Required action:
Which lines below hold the word "green"? Report each one.

☆ ☆ ☆ ☆

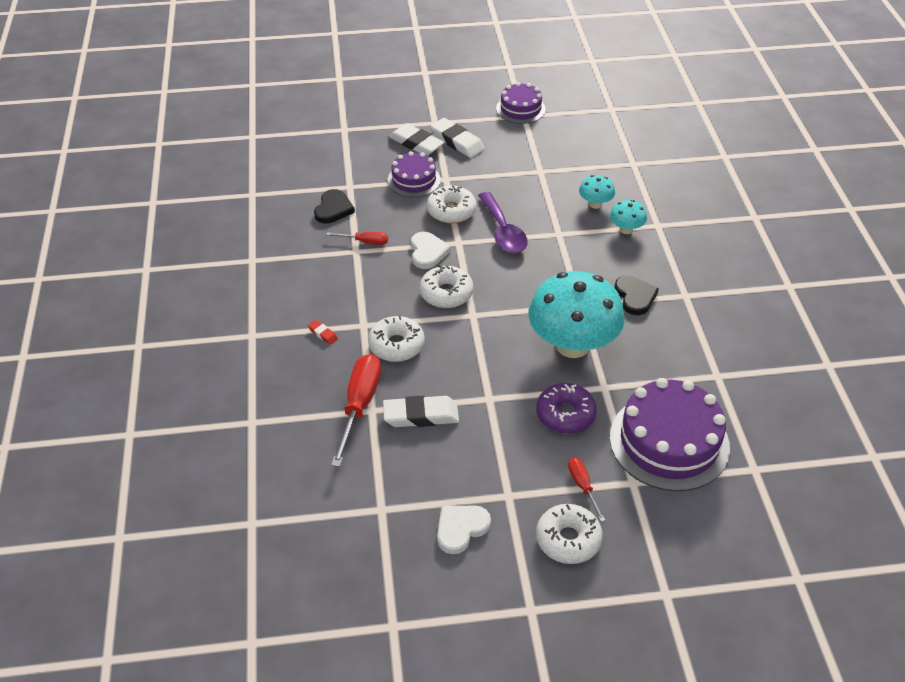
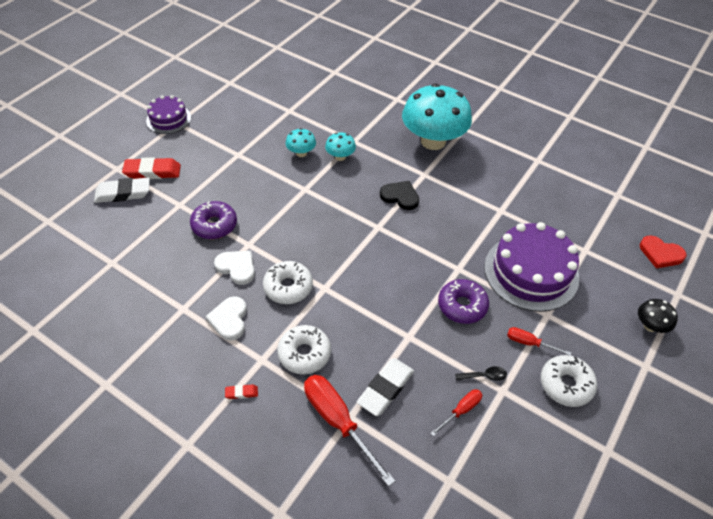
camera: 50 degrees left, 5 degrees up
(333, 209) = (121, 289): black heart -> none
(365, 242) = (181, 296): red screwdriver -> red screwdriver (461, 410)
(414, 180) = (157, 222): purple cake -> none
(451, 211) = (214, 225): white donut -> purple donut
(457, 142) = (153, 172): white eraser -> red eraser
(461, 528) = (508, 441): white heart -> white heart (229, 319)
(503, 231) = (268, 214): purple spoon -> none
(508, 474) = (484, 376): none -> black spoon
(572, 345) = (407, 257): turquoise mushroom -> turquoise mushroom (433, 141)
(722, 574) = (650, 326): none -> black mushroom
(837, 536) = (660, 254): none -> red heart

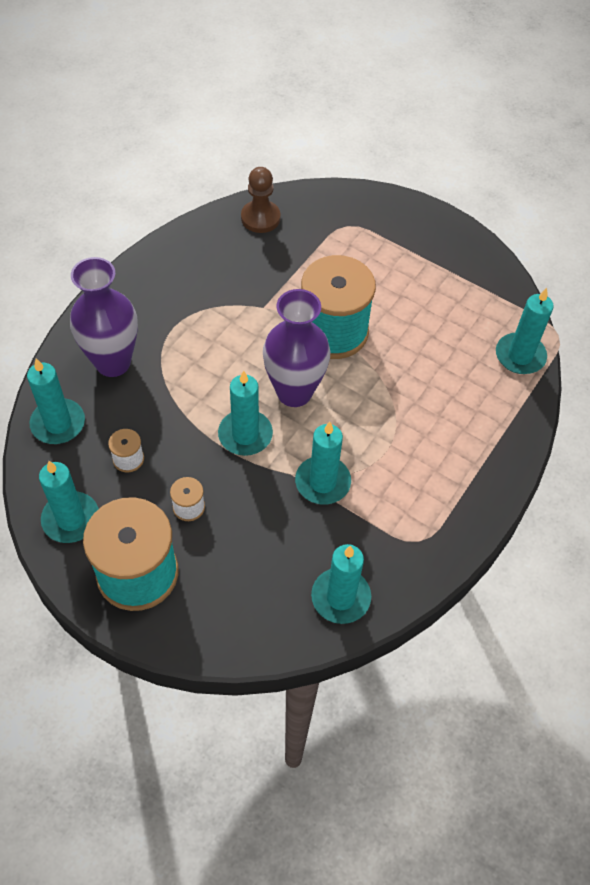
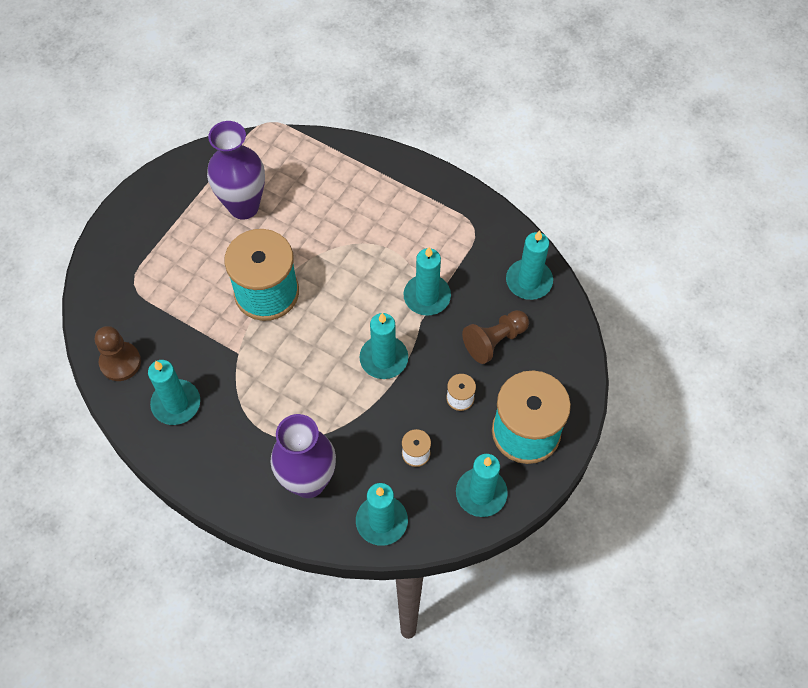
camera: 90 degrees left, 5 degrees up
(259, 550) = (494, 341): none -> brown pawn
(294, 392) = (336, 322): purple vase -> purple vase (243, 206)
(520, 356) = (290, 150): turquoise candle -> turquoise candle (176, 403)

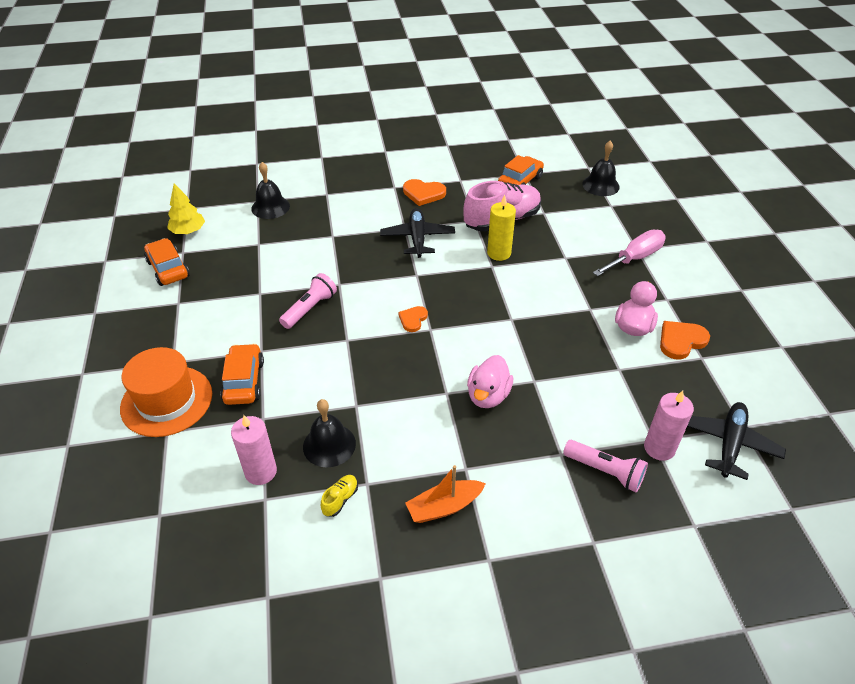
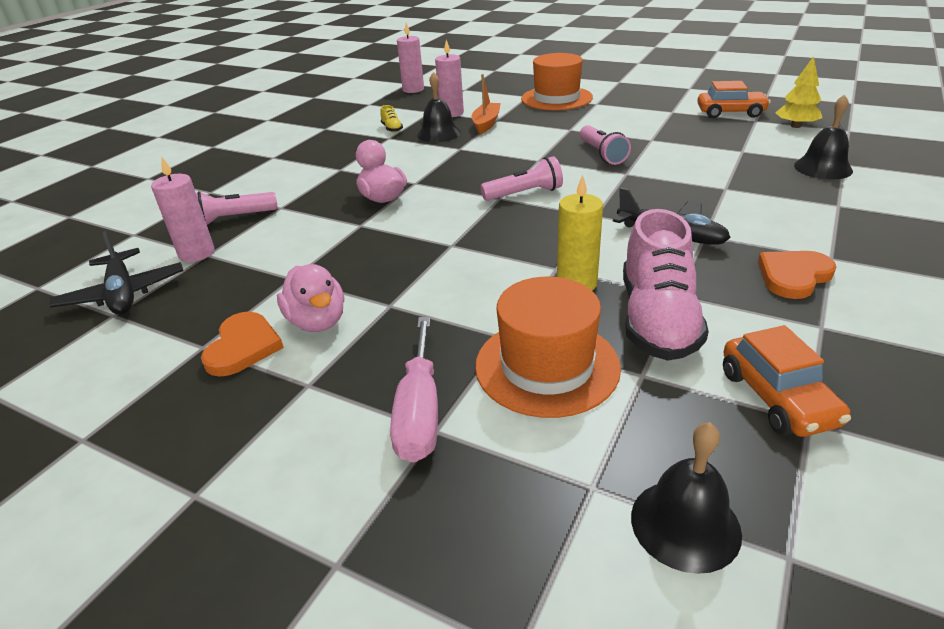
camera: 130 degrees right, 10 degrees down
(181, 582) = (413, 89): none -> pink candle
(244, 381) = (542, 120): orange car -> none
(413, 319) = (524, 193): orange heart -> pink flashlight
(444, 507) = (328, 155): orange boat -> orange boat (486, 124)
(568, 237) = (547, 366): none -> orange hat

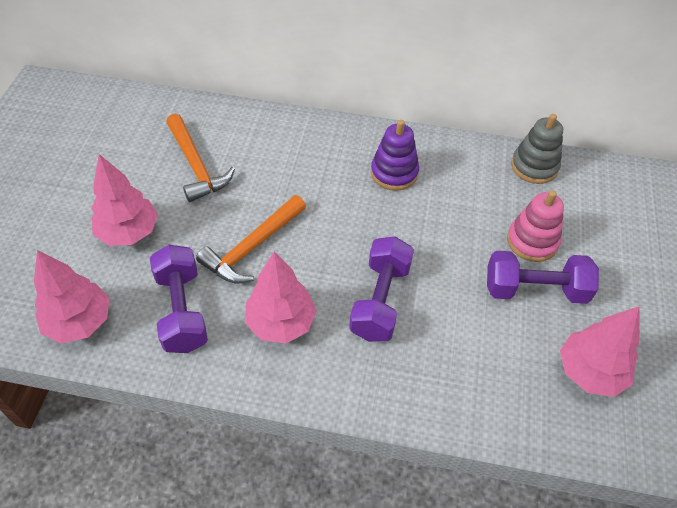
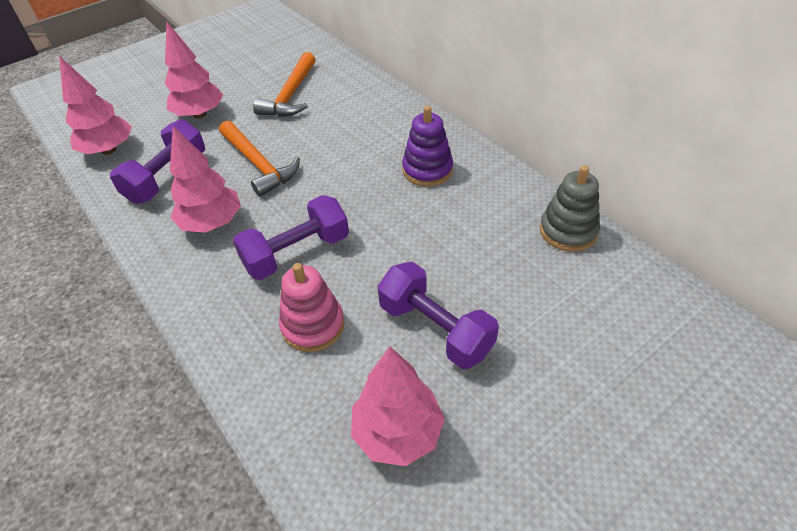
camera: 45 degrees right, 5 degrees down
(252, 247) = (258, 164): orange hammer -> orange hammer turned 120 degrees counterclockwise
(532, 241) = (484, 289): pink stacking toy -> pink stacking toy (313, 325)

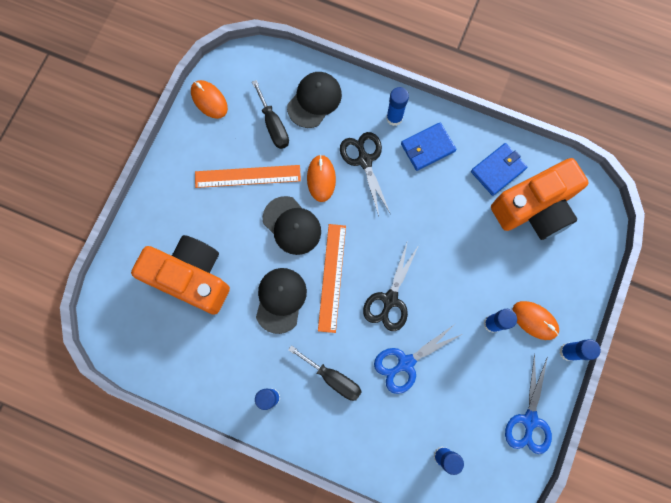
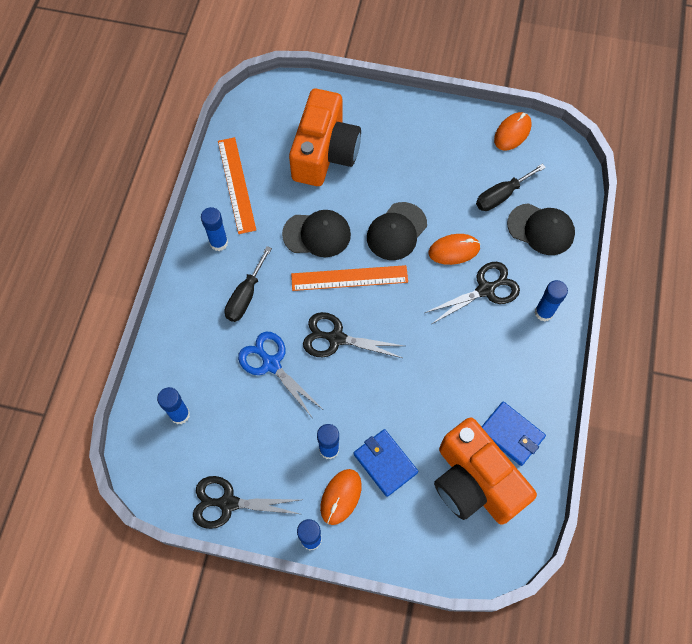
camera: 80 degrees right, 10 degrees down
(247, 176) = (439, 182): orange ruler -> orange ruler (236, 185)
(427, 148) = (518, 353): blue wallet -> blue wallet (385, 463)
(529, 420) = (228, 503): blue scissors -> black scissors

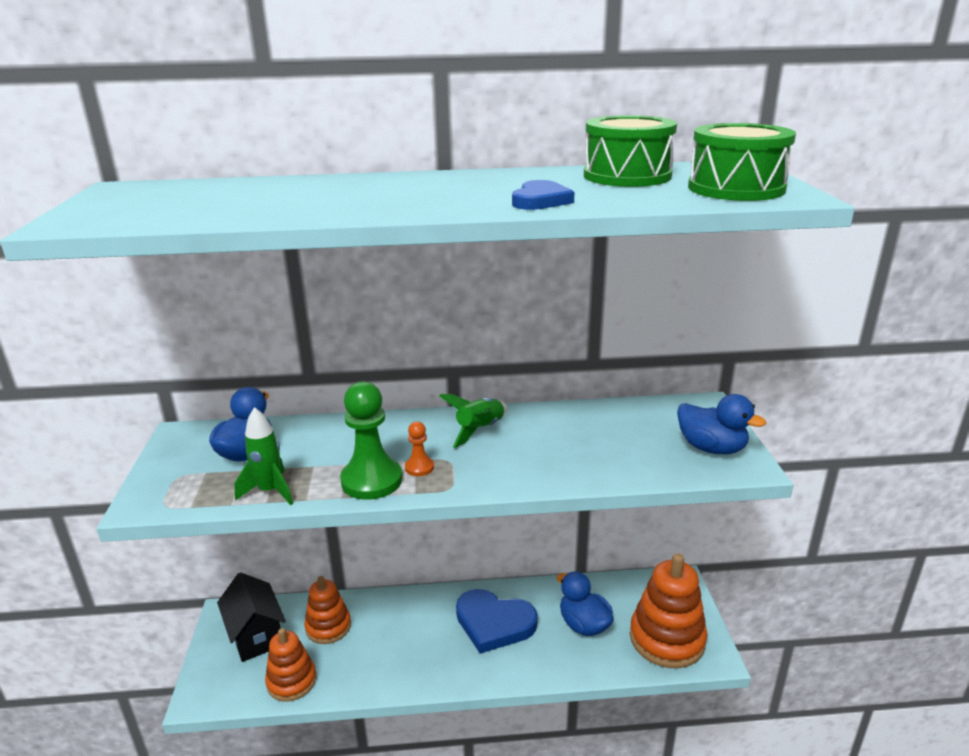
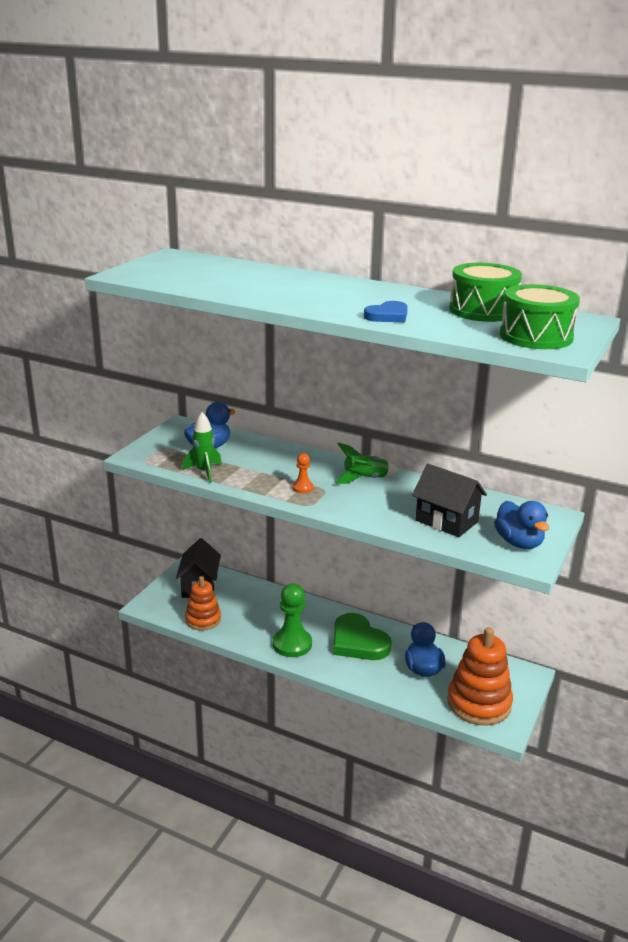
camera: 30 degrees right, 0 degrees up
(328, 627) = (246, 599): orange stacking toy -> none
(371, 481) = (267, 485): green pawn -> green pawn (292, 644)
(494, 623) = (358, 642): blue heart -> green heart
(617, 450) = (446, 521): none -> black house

☆ ☆ ☆ ☆

Solution to the exercise:
(371, 481) = (267, 485): green pawn -> green pawn (292, 644)
(494, 623) = (358, 642): blue heart -> green heart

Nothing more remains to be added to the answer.